**DATA EXCERPTS:**
----------

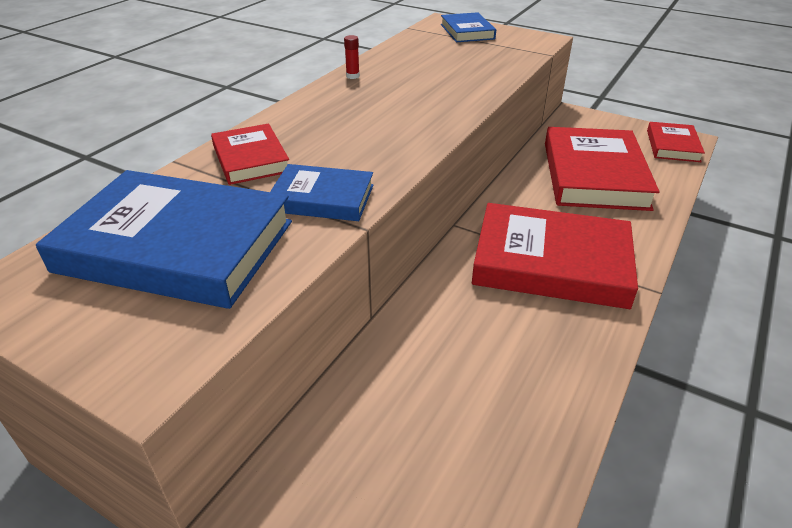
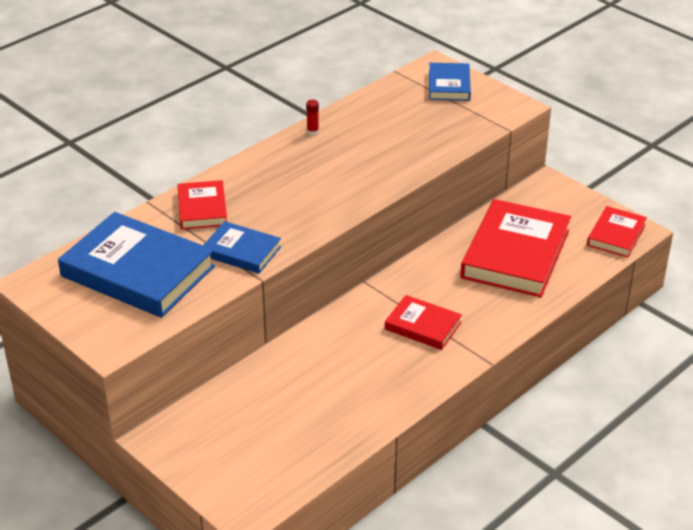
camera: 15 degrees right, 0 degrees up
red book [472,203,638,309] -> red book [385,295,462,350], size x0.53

----------

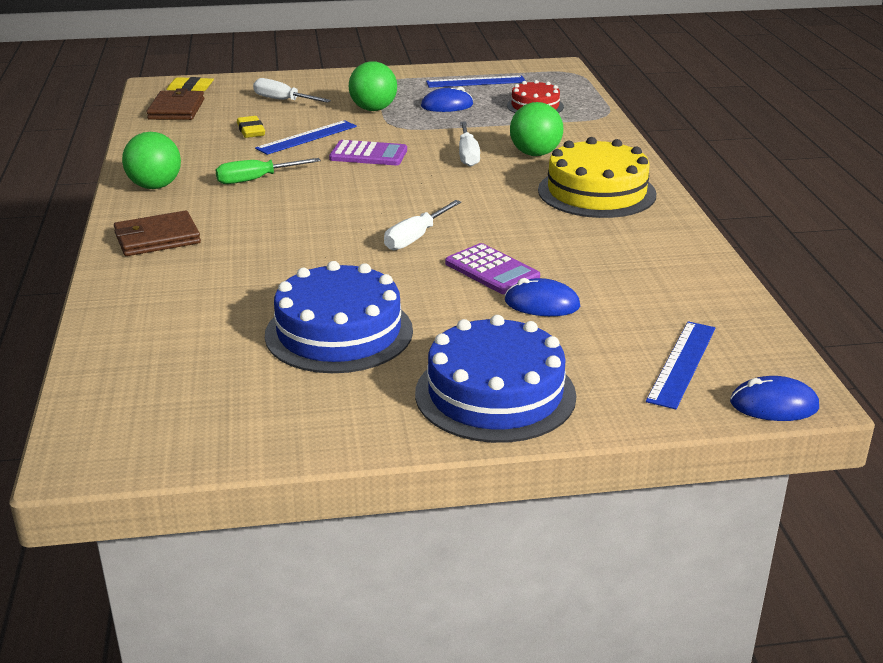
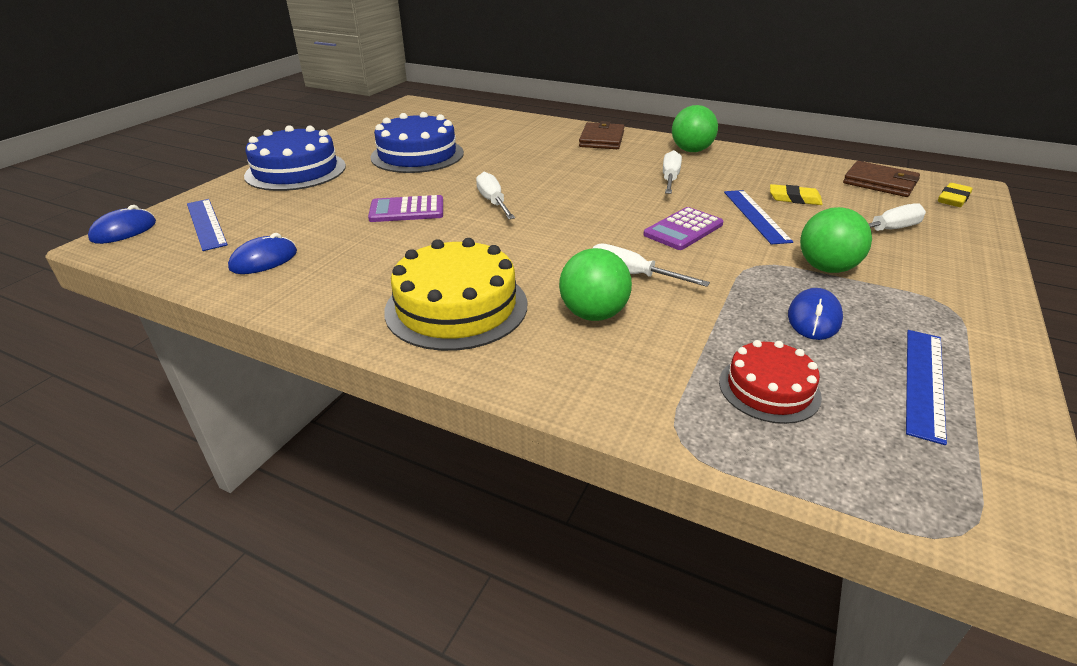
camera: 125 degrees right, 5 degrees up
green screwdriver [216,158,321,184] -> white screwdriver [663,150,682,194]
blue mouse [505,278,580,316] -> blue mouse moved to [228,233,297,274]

----------

**ACTIVITY:** Reproduce exactly the lines above from the line with "green screwdriver [216,158,321,184]" to the line with "blue mouse [505,278,580,316]", including both, and add nothing.

**WORKED SOLUTION:**
green screwdriver [216,158,321,184] -> white screwdriver [663,150,682,194]
blue mouse [505,278,580,316] -> blue mouse moved to [228,233,297,274]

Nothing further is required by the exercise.